Print the data below exactly as it appears.

Dataset extract:
-*-

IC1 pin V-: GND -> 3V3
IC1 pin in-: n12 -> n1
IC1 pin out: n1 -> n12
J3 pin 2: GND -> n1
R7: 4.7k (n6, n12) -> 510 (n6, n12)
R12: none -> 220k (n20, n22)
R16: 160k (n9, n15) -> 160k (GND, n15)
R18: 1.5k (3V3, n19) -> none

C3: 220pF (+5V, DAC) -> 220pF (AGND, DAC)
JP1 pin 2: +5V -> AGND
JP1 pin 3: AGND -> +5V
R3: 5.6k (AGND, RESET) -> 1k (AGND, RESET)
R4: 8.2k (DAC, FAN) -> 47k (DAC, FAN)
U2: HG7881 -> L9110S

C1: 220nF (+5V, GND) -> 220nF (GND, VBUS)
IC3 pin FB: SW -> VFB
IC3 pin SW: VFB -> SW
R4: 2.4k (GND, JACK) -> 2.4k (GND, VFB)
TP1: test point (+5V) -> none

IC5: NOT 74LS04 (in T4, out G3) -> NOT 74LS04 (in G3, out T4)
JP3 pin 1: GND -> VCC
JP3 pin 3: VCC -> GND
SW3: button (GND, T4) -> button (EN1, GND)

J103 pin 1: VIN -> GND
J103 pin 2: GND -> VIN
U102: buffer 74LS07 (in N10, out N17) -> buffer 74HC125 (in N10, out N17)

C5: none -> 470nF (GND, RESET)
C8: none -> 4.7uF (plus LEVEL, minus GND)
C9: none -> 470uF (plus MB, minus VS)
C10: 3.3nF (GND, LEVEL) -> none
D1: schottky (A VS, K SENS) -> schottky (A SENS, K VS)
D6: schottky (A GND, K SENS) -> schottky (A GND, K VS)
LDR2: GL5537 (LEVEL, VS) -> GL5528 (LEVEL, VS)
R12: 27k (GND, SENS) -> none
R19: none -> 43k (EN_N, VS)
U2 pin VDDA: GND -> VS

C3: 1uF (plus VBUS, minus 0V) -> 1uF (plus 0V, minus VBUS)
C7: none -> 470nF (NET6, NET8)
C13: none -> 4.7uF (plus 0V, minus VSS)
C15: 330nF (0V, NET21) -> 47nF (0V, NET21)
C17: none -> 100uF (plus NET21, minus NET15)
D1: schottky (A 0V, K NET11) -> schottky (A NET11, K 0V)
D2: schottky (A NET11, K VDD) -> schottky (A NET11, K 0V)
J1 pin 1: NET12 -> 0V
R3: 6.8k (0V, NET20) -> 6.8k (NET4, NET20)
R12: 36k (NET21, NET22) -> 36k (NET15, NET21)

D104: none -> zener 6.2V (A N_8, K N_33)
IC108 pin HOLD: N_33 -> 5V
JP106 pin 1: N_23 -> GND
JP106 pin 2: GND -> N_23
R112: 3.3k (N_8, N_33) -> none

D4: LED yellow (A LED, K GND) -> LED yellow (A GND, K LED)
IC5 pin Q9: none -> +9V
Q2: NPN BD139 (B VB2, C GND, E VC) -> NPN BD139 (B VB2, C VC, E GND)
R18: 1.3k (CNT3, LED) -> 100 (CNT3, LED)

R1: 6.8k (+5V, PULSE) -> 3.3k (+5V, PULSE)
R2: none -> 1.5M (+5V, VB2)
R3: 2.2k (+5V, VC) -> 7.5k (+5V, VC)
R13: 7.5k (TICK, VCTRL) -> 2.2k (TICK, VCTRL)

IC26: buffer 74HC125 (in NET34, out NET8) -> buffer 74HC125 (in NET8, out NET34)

-*-

Response to this exercise:
IC1 pin V-: GND -> 3V3
IC1 pin in-: n12 -> n1
IC1 pin out: n1 -> n12
J3 pin 2: GND -> n1
R7: 4.7k (n6, n12) -> 510 (n6, n12)
R12: none -> 220k (n20, n22)
R16: 160k (n9, n15) -> 160k (GND, n15)
R18: 1.5k (3V3, n19) -> none

C3: 220pF (+5V, DAC) -> 220pF (AGND, DAC)
JP1 pin 2: +5V -> AGND
JP1 pin 3: AGND -> +5V
R3: 5.6k (AGND, RESET) -> 1k (AGND, RESET)
R4: 8.2k (DAC, FAN) -> 47k (DAC, FAN)
U2: HG7881 -> L9110S

C1: 220nF (+5V, GND) -> 220nF (GND, VBUS)
IC3 pin FB: SW -> VFB
IC3 pin SW: VFB -> SW
R4: 2.4k (GND, JACK) -> 2.4k (GND, VFB)
TP1: test point (+5V) -> none

IC5: NOT 74LS04 (in T4, out G3) -> NOT 74LS04 (in G3, out T4)
JP3 pin 1: GND -> VCC
JP3 pin 3: VCC -> GND
SW3: button (GND, T4) -> button (EN1, GND)

J103 pin 1: VIN -> GND
J103 pin 2: GND -> VIN
U102: buffer 74LS07 (in N10, out N17) -> buffer 74HC125 (in N10, out N17)

C5: none -> 470nF (GND, RESET)
C8: none -> 4.7uF (plus LEVEL, minus GND)
C9: none -> 470uF (plus MB, minus VS)
C10: 3.3nF (GND, LEVEL) -> none
D1: schottky (A VS, K SENS) -> schottky (A SENS, K VS)
D6: schottky (A GND, K SENS) -> schottky (A GND, K VS)
LDR2: GL5537 (LEVEL, VS) -> GL5528 (LEVEL, VS)
R12: 27k (GND, SENS) -> none
R19: none -> 43k (EN_N, VS)
U2 pin VDDA: GND -> VS

C3: 1uF (plus VBUS, minus 0V) -> 1uF (plus 0V, minus VBUS)
C7: none -> 470nF (NET6, NET8)
C13: none -> 4.7uF (plus 0V, minus VSS)
C15: 330nF (0V, NET21) -> 47nF (0V, NET21)
C17: none -> 100uF (plus NET21, minus NET15)
D1: schottky (A 0V, K NET11) -> schottky (A NET11, K 0V)
D2: schottky (A NET11, K VDD) -> schottky (A NET11, K 0V)
J1 pin 1: NET12 -> 0V
R3: 6.8k (0V, NET20) -> 6.8k (NET4, NET20)
R12: 36k (NET21, NET22) -> 36k (NET15, NET21)

D104: none -> zener 6.2V (A N_8, K N_33)
IC108 pin HOLD: N_33 -> 5V
JP106 pin 1: N_23 -> GND
JP106 pin 2: GND -> N_23
R112: 3.3k (N_8, N_33) -> none

D4: LED yellow (A LED, K GND) -> LED yellow (A GND, K LED)
IC5 pin Q9: none -> +9V
Q2: NPN BD139 (B VB2, C GND, E VC) -> NPN BD139 (B VB2, C VC, E GND)
R18: 1.3k (CNT3, LED) -> 100 (CNT3, LED)

R1: 6.8k (+5V, PULSE) -> 3.3k (+5V, PULSE)
R2: none -> 1.5M (+5V, VB2)
R3: 2.2k (+5V, VC) -> 7.5k (+5V, VC)
R13: 7.5k (TICK, VCTRL) -> 2.2k (TICK, VCTRL)

IC26: buffer 74HC125 (in NET34, out NET8) -> buffer 74HC125 (in NET8, out NET34)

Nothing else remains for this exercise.